JOB
Can you write out the lines below word for word, leaving out the pictures?

* START DATASET EXCERPTS *

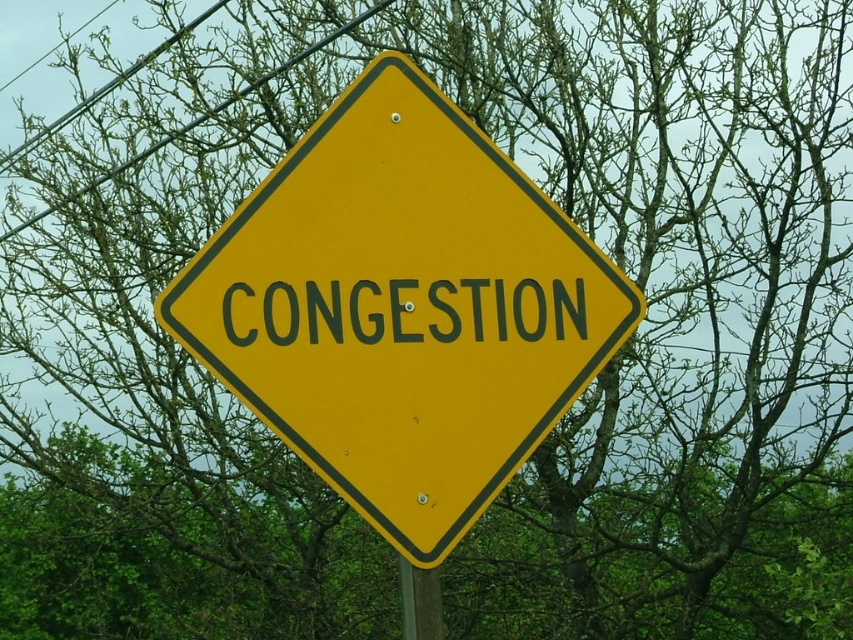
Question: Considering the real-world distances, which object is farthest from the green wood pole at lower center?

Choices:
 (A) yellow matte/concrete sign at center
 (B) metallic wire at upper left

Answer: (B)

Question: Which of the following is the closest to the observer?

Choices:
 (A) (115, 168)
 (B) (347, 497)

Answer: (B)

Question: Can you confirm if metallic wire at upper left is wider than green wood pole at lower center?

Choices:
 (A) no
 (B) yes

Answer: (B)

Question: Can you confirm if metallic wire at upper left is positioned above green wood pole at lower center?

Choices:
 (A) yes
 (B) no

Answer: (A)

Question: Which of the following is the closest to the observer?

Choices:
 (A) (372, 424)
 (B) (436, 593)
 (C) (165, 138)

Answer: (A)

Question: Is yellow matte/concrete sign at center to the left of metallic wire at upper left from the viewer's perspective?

* END DATASET EXCERPTS *

OUTPUT OF THE EXERCISE
Question: Considering the real-world distances, which object is farthest from the green wood pole at lower center?

Choices:
 (A) yellow matte/concrete sign at center
 (B) metallic wire at upper left

Answer: (B)

Question: Which of the following is the closest to the observer?

Choices:
 (A) (115, 168)
 (B) (347, 497)

Answer: (B)

Question: Can you confirm if metallic wire at upper left is wider than green wood pole at lower center?

Choices:
 (A) no
 (B) yes

Answer: (B)

Question: Can you confirm if metallic wire at upper left is positioned above green wood pole at lower center?

Choices:
 (A) yes
 (B) no

Answer: (A)

Question: Which of the following is the closest to the observer?

Choices:
 (A) (372, 424)
 (B) (436, 593)
 (C) (165, 138)

Answer: (A)

Question: Is yellow matte/concrete sign at center to the left of metallic wire at upper left from the viewer's perspective?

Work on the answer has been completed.